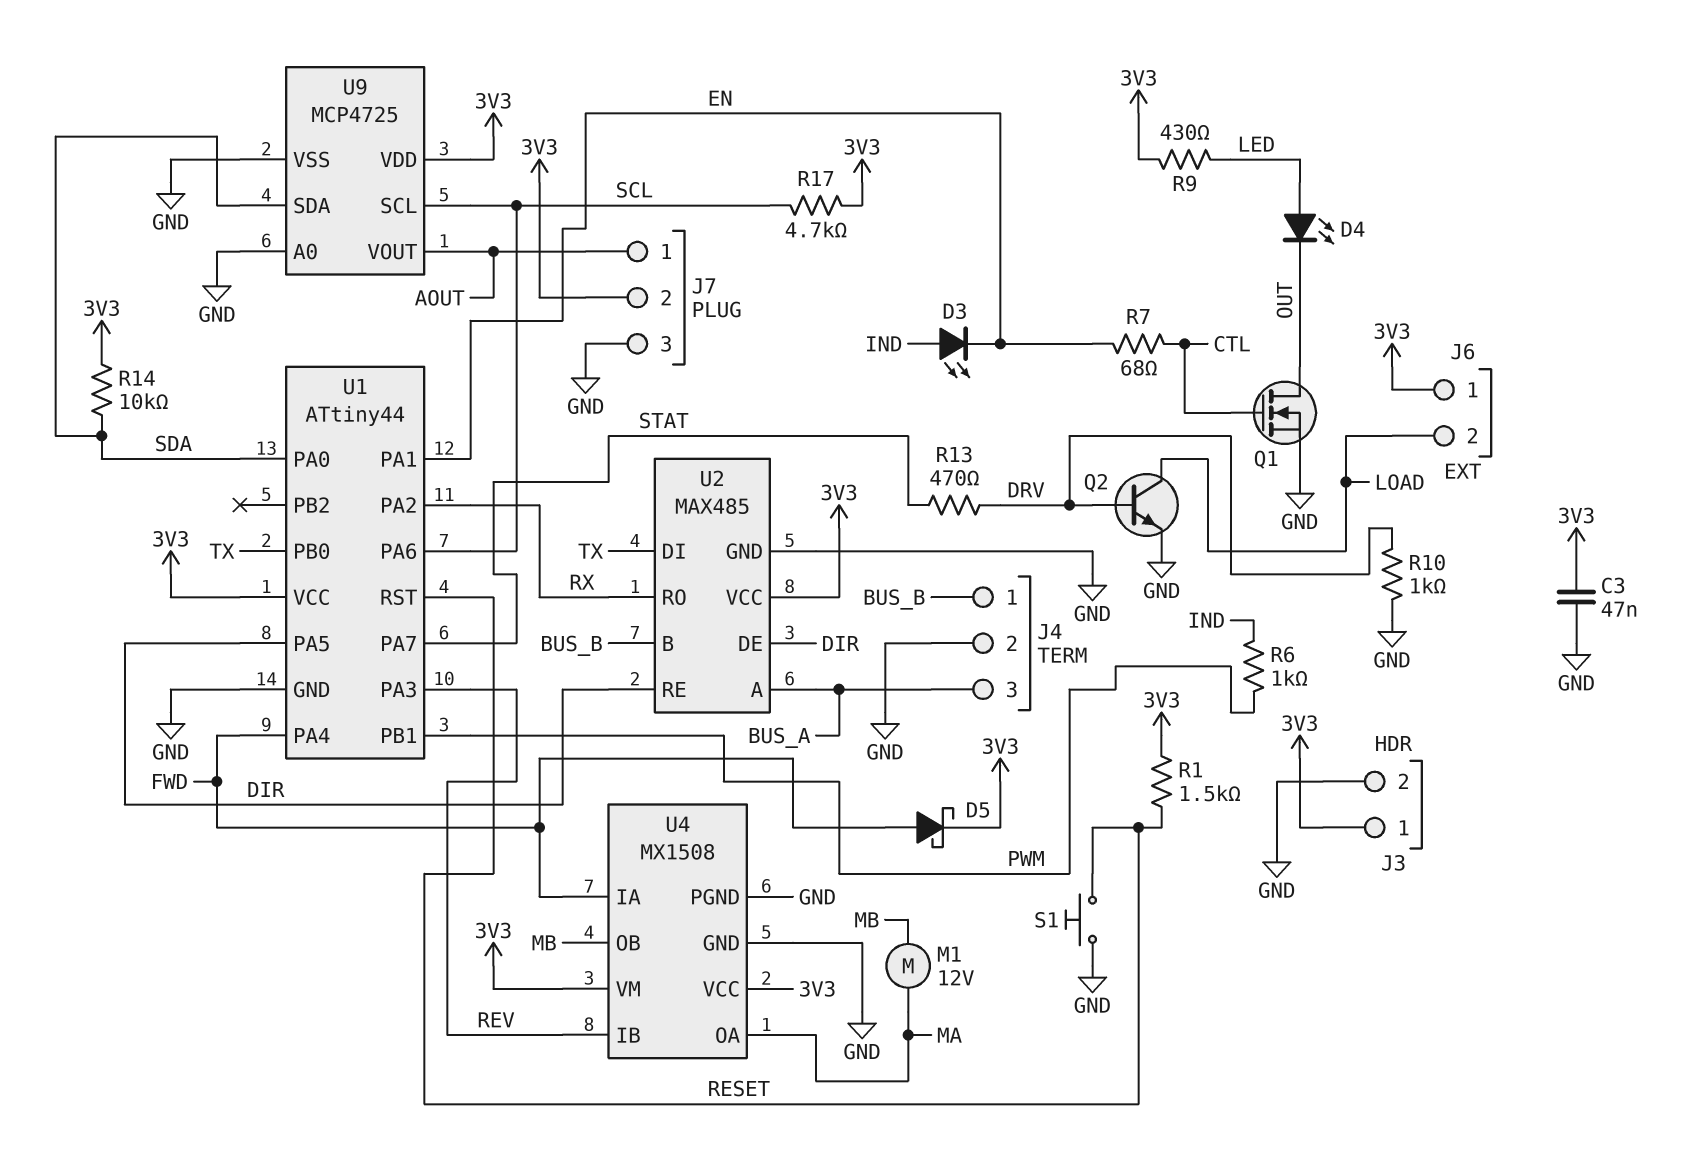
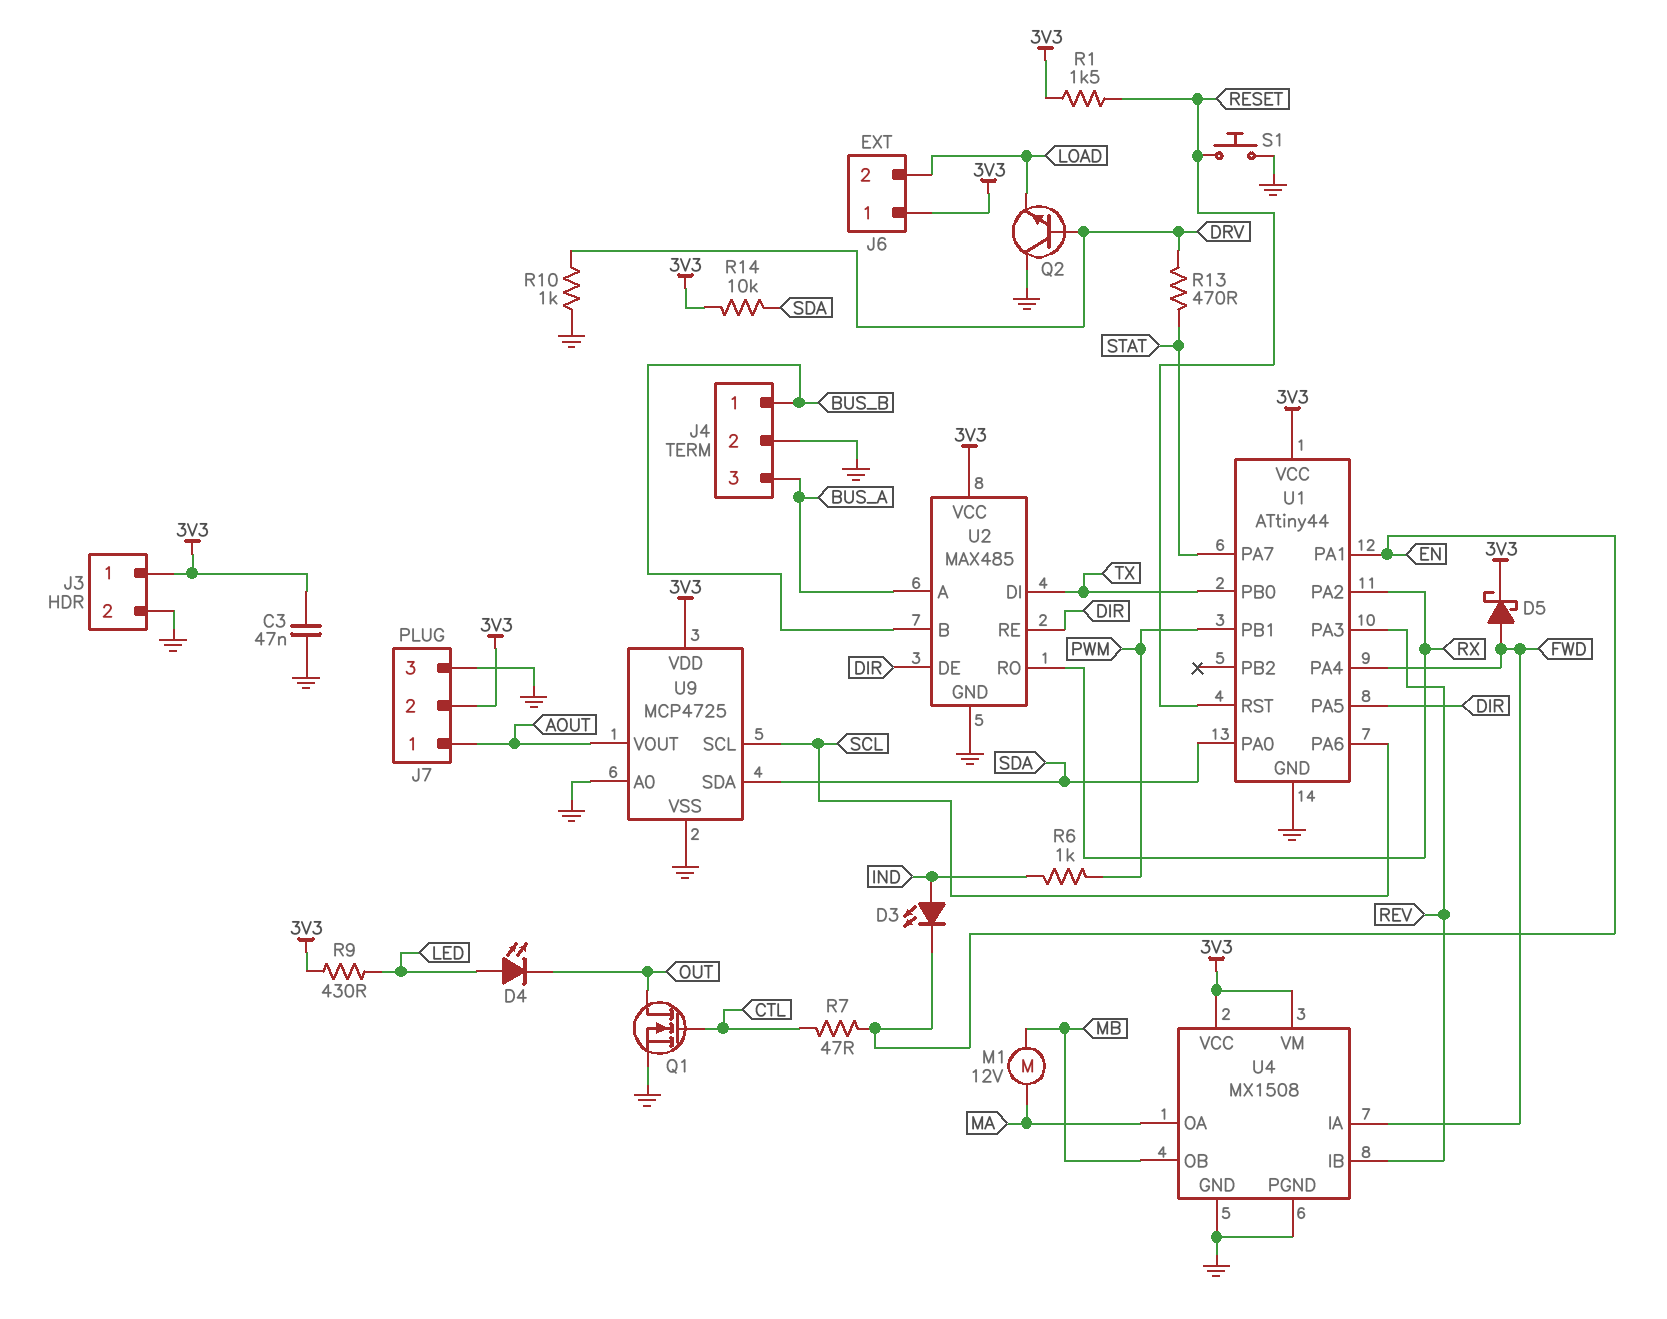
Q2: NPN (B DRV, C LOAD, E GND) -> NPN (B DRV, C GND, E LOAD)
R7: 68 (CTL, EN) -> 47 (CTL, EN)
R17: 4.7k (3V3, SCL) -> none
---
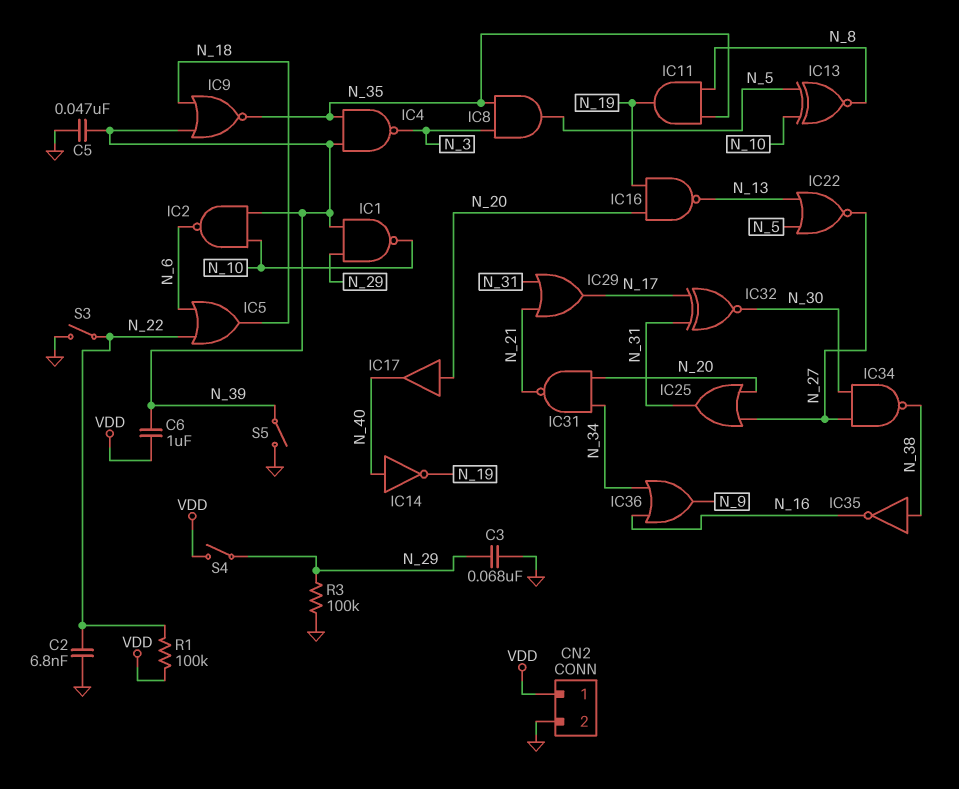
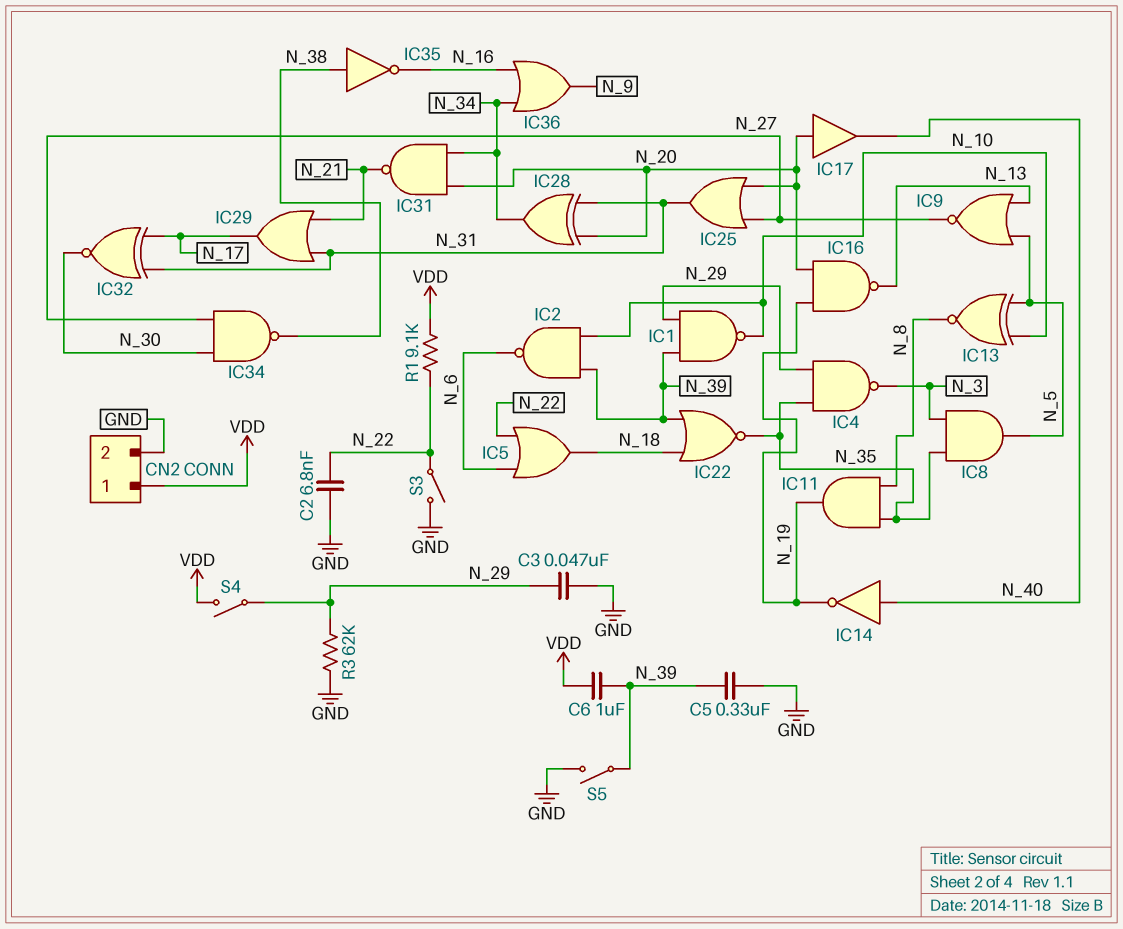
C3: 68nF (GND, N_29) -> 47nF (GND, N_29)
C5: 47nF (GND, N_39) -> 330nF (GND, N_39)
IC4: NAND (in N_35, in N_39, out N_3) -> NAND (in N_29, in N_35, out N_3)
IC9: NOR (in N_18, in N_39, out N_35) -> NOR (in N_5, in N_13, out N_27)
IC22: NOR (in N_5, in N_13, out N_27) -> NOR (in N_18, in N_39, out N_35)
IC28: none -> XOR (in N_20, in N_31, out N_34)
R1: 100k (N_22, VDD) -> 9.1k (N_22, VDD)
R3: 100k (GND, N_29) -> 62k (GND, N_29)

## THE PROBLEM
Copy out every line from the data above that has "none" in it.

## REPLY
R17: 4.7k (3V3, SCL) -> none
IC28: none -> XOR (in N_20, in N_31, out N_34)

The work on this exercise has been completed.